-- DATA follows --

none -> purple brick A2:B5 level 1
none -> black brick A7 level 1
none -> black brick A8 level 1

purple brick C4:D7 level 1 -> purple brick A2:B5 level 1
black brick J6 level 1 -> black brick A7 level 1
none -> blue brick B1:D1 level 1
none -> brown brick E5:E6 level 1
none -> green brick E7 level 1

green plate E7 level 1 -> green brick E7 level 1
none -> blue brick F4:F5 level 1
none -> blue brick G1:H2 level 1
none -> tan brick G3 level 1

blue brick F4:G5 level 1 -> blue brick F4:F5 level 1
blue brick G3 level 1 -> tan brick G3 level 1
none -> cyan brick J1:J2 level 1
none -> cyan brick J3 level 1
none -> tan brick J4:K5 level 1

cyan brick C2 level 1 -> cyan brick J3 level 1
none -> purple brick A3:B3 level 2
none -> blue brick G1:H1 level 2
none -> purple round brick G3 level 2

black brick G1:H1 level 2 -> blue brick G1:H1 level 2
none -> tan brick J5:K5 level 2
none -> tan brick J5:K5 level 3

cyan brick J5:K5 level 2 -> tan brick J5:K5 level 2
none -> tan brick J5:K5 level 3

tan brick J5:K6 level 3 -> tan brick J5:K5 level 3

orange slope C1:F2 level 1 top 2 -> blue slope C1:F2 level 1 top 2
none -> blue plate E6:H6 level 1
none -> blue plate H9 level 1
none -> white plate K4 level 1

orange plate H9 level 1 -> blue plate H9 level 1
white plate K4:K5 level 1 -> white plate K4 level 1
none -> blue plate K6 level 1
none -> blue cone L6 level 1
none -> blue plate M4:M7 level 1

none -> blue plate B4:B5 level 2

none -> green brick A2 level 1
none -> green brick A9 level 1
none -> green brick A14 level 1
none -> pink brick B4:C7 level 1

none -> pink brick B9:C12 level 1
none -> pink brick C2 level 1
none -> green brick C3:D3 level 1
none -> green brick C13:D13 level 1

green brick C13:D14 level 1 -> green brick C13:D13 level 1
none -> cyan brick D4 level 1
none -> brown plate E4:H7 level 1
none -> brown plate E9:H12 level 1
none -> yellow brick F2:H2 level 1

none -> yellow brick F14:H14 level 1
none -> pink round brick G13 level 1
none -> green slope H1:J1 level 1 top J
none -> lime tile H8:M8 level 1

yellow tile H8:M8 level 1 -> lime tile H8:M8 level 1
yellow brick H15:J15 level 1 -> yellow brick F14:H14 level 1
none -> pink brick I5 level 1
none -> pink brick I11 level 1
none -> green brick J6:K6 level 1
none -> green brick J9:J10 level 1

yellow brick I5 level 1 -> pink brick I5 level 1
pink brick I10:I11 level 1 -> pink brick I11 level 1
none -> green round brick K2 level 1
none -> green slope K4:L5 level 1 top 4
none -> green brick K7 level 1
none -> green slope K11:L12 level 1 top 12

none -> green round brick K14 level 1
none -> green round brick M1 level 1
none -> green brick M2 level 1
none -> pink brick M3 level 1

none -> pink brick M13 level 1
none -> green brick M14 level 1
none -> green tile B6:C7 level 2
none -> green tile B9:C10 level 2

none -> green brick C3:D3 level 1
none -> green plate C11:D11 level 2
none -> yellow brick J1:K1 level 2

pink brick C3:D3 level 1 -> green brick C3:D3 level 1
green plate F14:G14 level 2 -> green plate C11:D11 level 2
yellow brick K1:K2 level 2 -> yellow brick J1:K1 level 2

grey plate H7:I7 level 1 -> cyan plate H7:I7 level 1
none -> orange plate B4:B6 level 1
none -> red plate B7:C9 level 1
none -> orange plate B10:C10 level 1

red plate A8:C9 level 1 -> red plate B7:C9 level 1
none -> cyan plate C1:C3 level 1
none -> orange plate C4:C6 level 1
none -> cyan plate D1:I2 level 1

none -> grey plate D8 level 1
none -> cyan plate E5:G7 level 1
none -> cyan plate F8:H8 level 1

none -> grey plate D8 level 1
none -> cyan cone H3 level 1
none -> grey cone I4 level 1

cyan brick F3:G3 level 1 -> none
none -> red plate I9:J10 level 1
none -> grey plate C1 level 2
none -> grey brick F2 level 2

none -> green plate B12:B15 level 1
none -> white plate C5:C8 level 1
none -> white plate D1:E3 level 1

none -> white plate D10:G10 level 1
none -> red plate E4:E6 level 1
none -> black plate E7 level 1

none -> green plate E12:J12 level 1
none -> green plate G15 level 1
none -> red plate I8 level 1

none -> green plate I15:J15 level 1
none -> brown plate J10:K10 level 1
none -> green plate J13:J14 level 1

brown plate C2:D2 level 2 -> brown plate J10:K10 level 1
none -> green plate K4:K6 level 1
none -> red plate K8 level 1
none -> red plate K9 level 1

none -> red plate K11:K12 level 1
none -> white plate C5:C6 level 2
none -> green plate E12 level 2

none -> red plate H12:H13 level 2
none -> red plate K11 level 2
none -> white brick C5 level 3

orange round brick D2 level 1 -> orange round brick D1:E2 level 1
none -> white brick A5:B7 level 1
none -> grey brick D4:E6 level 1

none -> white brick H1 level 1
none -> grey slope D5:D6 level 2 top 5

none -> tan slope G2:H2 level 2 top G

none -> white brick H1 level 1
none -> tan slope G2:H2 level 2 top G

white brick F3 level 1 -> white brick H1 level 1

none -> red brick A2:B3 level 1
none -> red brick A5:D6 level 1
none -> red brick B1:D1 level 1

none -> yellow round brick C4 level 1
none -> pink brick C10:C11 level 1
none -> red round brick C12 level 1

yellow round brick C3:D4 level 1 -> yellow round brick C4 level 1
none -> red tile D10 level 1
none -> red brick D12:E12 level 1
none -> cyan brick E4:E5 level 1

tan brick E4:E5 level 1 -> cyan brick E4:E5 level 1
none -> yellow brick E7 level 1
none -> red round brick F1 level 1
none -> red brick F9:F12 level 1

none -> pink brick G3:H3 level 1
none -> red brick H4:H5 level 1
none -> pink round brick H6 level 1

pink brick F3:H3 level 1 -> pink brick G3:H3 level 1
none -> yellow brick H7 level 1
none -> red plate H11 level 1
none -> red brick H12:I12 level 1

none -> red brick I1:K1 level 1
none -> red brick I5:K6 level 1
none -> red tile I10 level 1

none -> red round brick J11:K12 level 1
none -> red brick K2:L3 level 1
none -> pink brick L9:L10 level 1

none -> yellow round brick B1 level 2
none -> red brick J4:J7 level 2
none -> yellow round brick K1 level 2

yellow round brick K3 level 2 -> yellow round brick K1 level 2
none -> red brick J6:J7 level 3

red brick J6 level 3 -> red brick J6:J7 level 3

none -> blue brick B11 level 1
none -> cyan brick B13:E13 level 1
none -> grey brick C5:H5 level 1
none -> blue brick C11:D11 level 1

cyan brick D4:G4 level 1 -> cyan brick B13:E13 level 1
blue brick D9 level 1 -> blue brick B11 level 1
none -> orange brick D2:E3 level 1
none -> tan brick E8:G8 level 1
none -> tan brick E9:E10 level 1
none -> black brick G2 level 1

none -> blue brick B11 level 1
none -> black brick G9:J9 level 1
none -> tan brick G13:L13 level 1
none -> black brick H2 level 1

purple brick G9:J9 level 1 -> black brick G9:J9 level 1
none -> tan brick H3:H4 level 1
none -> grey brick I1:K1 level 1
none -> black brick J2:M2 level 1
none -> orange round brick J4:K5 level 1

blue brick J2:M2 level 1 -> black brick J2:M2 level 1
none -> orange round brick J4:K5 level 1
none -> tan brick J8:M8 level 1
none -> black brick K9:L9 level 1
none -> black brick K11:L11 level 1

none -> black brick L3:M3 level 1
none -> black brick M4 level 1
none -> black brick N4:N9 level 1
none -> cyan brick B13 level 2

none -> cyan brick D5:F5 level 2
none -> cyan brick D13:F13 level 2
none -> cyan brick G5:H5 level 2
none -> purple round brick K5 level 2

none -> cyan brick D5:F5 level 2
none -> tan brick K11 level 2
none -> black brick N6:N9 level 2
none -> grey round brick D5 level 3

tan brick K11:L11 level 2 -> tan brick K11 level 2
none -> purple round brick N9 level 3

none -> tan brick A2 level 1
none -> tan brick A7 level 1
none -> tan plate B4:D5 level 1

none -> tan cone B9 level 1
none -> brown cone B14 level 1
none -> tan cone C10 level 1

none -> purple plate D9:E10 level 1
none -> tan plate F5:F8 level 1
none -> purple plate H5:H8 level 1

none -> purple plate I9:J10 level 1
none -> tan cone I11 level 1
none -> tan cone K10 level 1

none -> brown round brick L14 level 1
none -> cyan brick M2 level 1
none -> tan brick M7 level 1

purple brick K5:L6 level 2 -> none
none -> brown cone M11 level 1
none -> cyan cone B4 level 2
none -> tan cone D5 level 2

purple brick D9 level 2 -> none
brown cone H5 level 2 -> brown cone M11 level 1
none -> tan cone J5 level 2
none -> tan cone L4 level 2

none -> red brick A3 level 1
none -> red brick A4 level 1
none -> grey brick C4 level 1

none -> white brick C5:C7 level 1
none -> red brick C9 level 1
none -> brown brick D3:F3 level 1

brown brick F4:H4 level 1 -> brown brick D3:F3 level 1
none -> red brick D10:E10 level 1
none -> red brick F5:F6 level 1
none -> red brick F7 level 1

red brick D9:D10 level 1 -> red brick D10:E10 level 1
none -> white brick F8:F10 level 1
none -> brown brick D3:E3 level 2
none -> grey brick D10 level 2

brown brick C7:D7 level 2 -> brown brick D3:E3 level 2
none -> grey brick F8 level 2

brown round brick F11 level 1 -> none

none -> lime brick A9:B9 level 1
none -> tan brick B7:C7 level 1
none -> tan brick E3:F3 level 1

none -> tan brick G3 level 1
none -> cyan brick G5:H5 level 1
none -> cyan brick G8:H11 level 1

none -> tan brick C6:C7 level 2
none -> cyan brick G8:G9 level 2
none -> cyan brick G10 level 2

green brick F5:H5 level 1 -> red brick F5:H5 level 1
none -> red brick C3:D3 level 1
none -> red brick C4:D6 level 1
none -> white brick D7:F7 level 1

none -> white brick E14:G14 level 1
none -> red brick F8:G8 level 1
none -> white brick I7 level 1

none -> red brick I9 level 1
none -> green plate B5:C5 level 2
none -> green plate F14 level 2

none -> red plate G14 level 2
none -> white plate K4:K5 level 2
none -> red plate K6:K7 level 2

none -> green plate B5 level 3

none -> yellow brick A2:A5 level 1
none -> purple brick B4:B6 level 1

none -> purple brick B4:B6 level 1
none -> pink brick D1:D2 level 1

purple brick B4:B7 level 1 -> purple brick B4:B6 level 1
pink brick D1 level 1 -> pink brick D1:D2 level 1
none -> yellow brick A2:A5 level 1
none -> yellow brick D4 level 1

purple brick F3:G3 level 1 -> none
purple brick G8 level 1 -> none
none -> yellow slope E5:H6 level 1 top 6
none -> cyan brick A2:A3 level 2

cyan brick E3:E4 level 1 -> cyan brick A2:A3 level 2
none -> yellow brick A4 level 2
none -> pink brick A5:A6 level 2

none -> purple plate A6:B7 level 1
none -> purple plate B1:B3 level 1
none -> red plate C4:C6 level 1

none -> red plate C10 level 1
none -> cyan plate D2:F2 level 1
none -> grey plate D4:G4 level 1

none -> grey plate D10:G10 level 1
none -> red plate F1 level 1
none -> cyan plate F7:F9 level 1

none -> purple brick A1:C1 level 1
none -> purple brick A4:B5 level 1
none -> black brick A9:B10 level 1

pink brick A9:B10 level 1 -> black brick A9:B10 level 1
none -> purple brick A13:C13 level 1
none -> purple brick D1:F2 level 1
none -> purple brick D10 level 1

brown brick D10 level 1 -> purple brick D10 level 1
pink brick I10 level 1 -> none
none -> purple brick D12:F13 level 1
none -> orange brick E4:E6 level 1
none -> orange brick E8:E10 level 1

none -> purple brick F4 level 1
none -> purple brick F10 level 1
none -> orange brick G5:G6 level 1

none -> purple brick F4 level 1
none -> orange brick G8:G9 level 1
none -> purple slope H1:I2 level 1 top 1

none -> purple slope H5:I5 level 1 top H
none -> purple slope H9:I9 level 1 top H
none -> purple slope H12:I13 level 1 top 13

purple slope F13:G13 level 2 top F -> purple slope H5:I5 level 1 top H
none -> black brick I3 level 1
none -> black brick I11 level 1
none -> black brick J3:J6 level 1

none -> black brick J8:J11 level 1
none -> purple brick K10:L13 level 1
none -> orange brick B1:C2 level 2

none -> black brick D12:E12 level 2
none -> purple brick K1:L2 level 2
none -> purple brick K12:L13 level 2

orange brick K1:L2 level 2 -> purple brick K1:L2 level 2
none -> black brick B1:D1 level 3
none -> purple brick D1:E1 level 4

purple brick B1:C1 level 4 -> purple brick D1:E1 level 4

-- DATA concluded --

#### WHAT TO PRODUCE
In the material above, which lines contain "tile"? Copy each of them.

#### EXERCISE RESPONSE
none -> lime tile H8:M8 level 1
yellow tile H8:M8 level 1 -> lime tile H8:M8 level 1
none -> green tile B6:C7 level 2
none -> green tile B9:C10 level 2
none -> red tile D10 level 1
none -> red tile I10 level 1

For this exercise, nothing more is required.